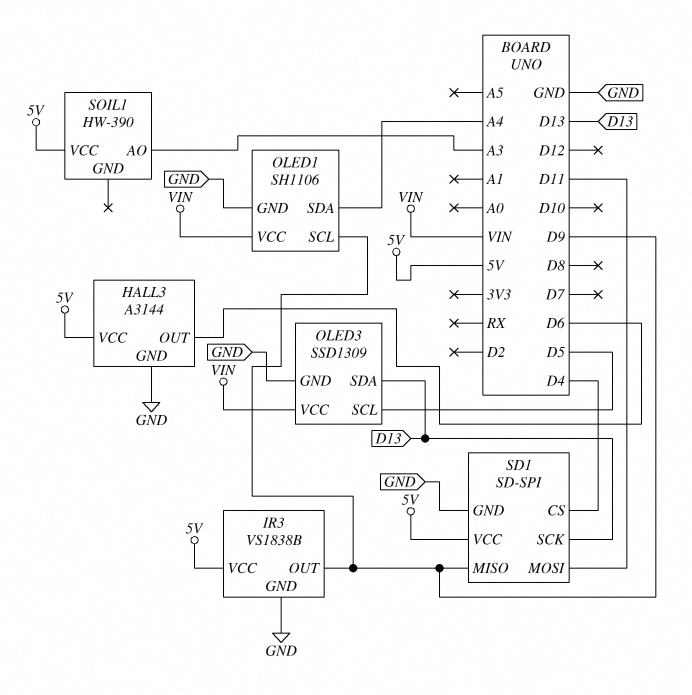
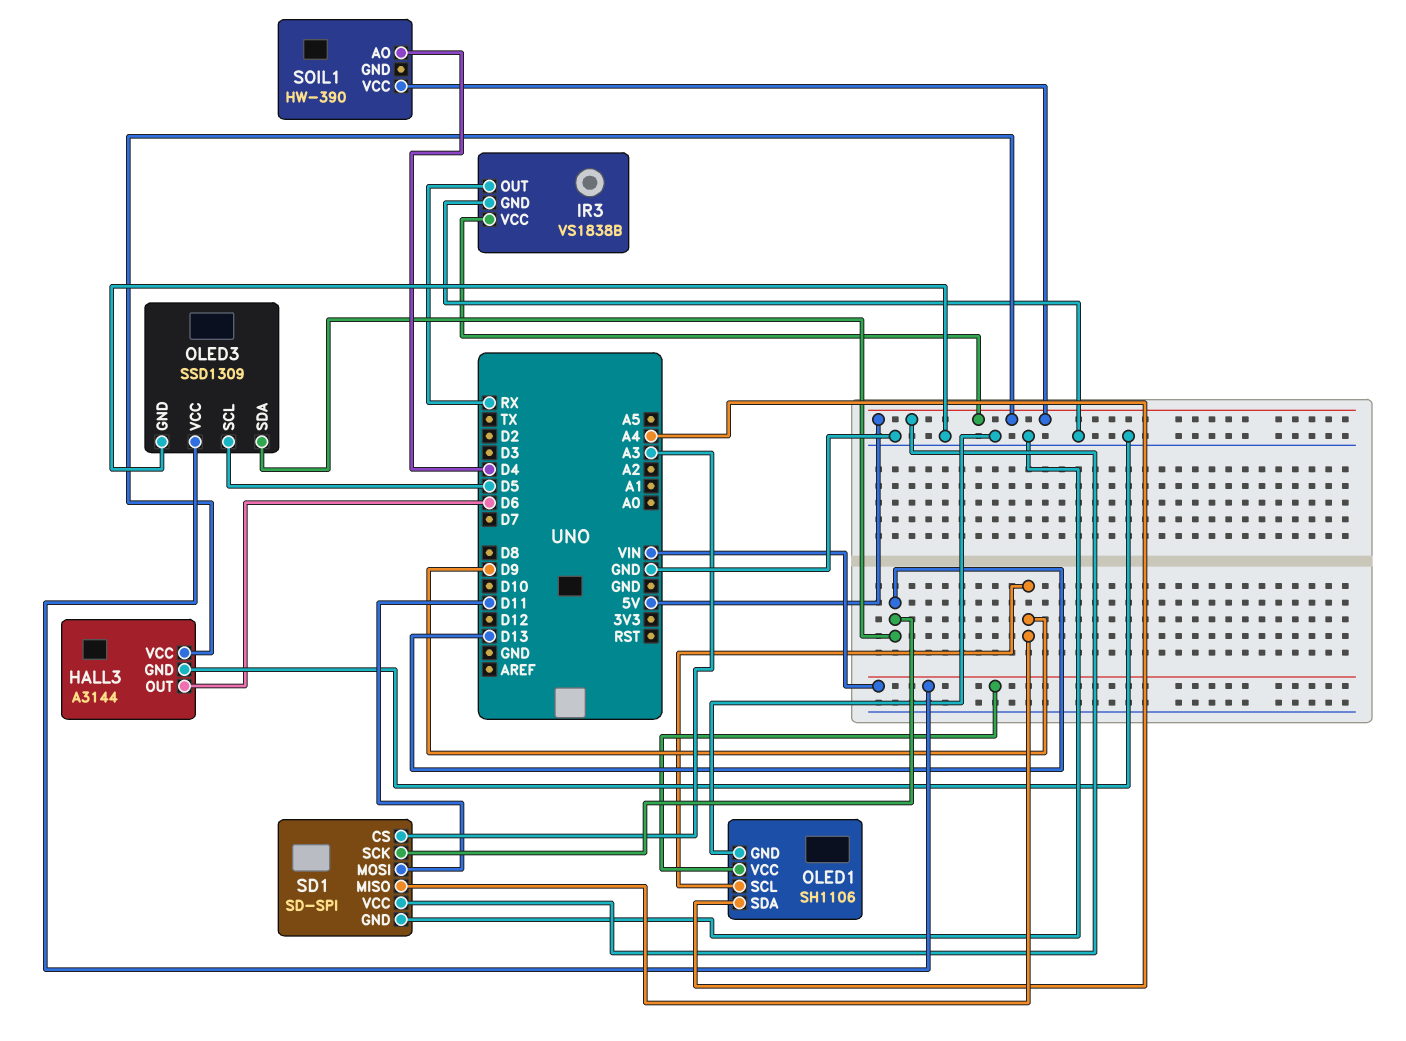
IR3 pin OUT: D9 -> RX
SD1 pin CS: D4 -> A3
SOIL1 pin AO: A3 -> D4

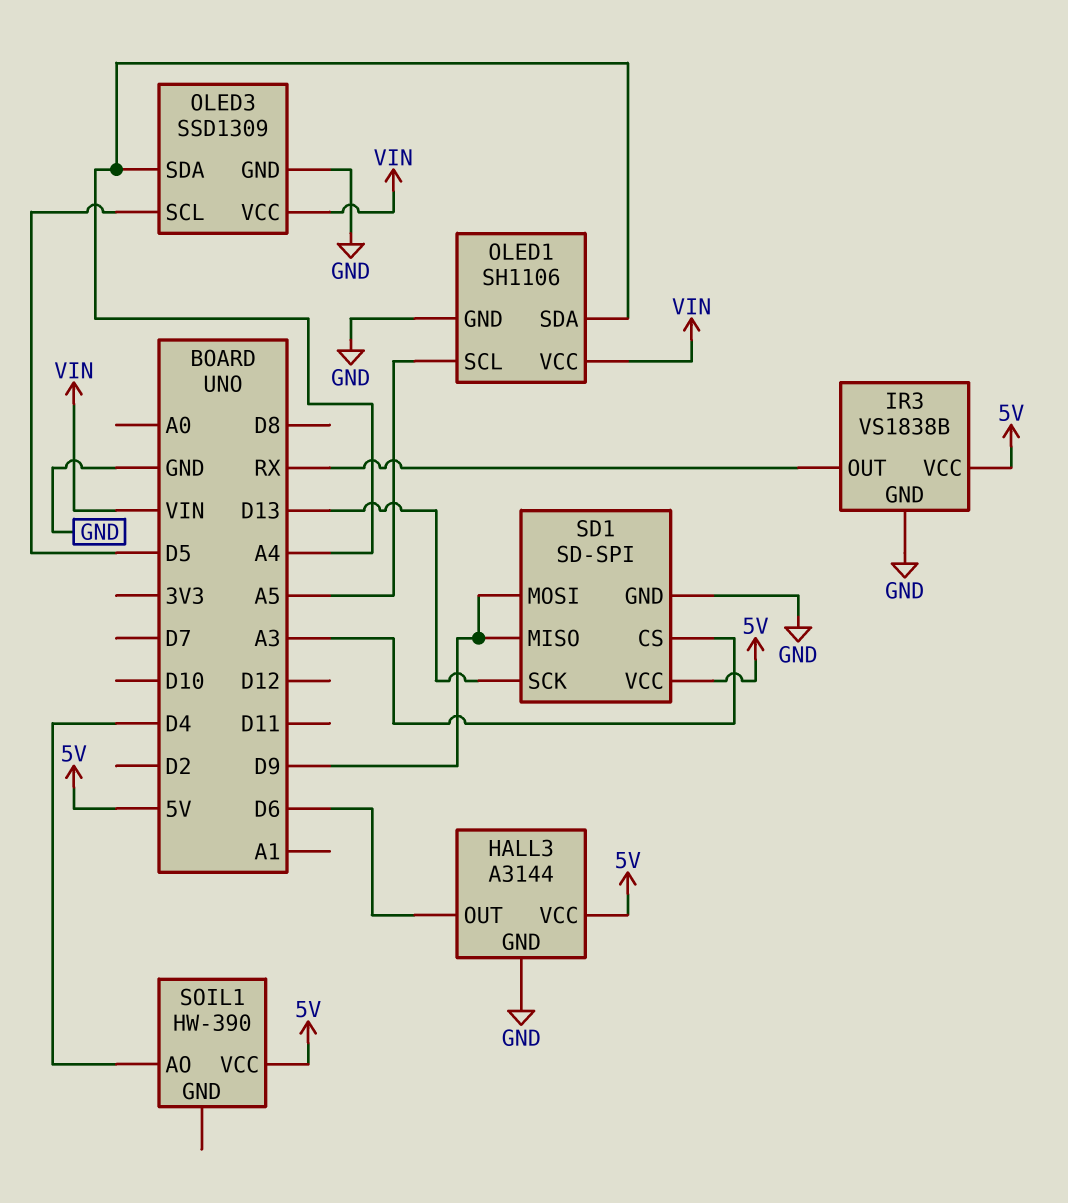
OLED1 pin SCL: D9 -> A5
OLED3 pin SDA: D13 -> A4
SD1 pin MOSI: D11 -> D9

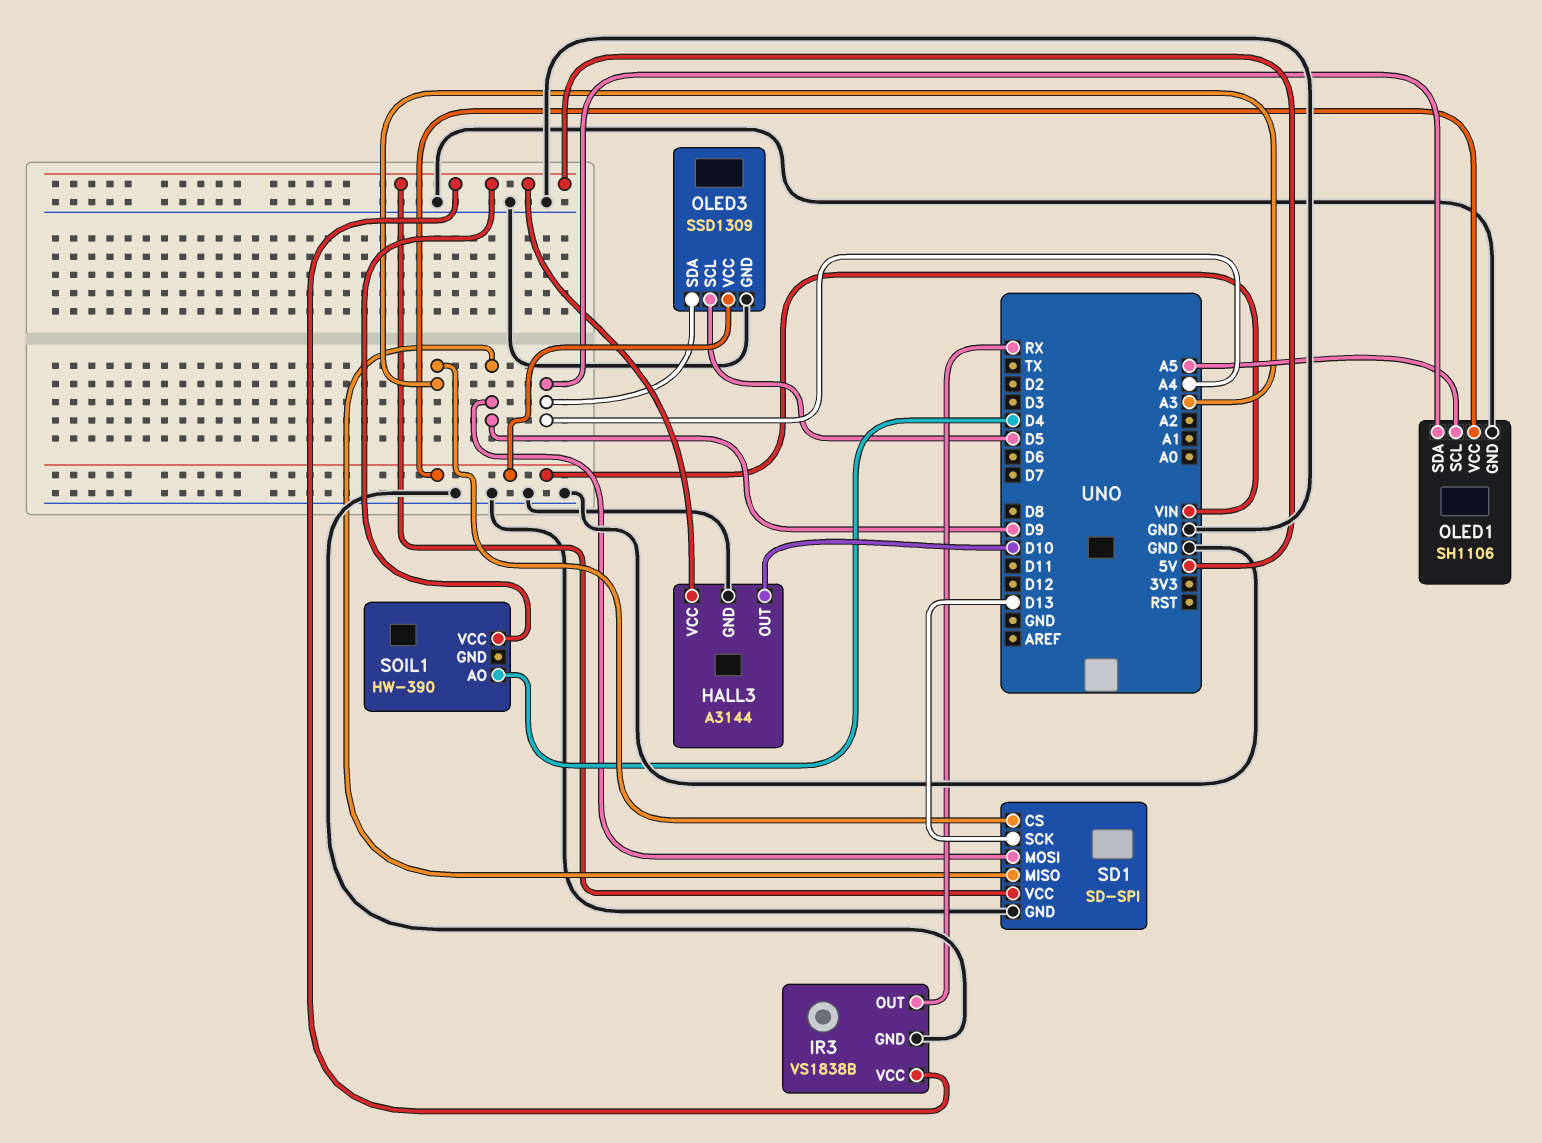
HALL3 pin OUT: D6 -> D10

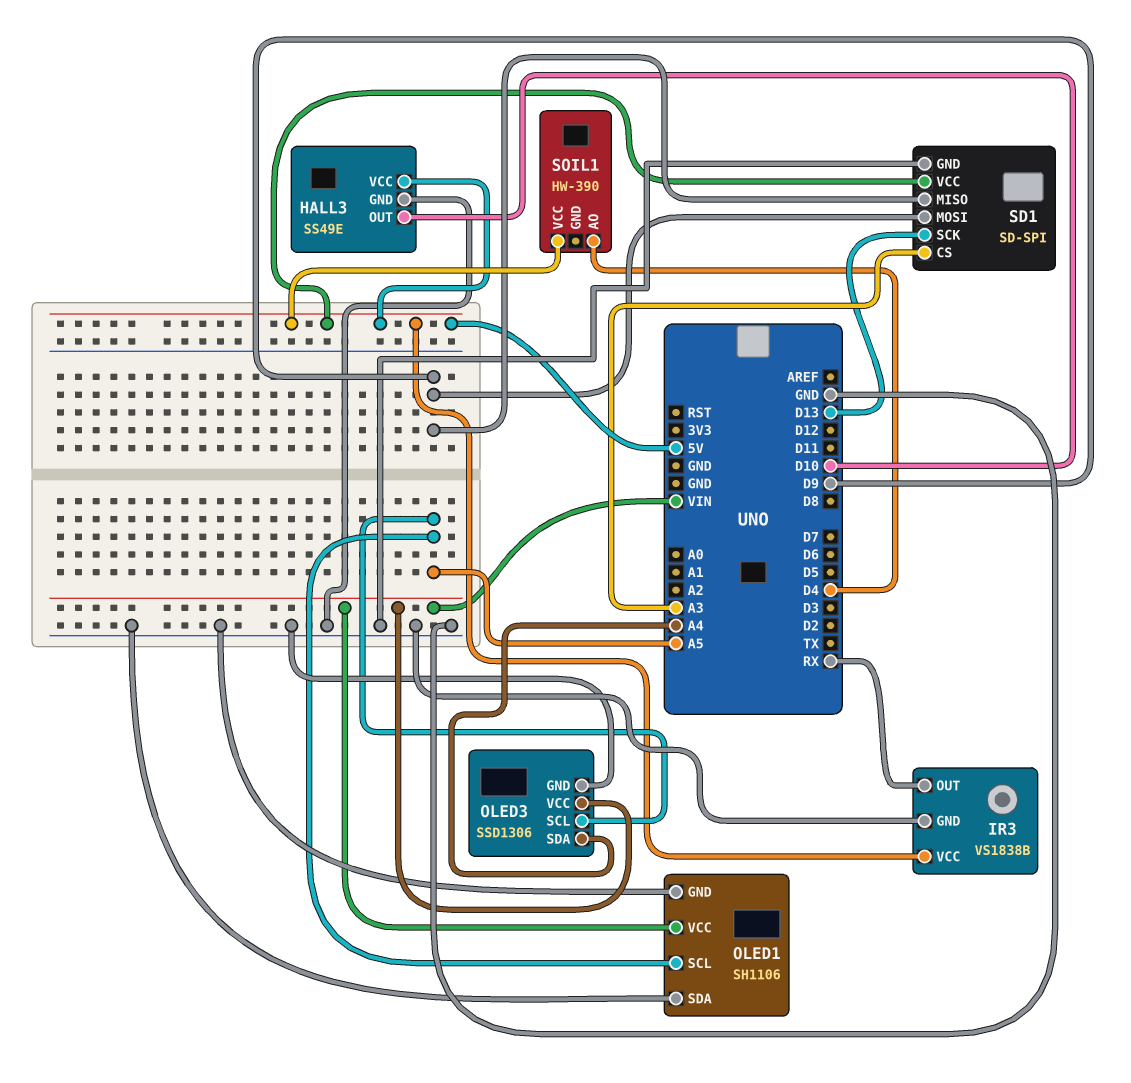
HALL3: A3144 -> SS49E
OLED1 pin SDA: A4 -> GND
OLED3: SSD1309 -> SSD1306
OLED3 pin SCL: D5 -> A5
▬▬▬▬▬▬
▸ Problem requirements: Without the pictures, print all of the records exactly.

▸ Result:
IR3 pin OUT: D9 -> RX
SD1 pin CS: D4 -> A3
SOIL1 pin AO: A3 -> D4

OLED1 pin SCL: D9 -> A5
OLED3 pin SDA: D13 -> A4
SD1 pin MOSI: D11 -> D9

HALL3 pin OUT: D6 -> D10

HALL3: A3144 -> SS49E
OLED1 pin SDA: A4 -> GND
OLED3: SSD1309 -> SSD1306
OLED3 pin SCL: D5 -> A5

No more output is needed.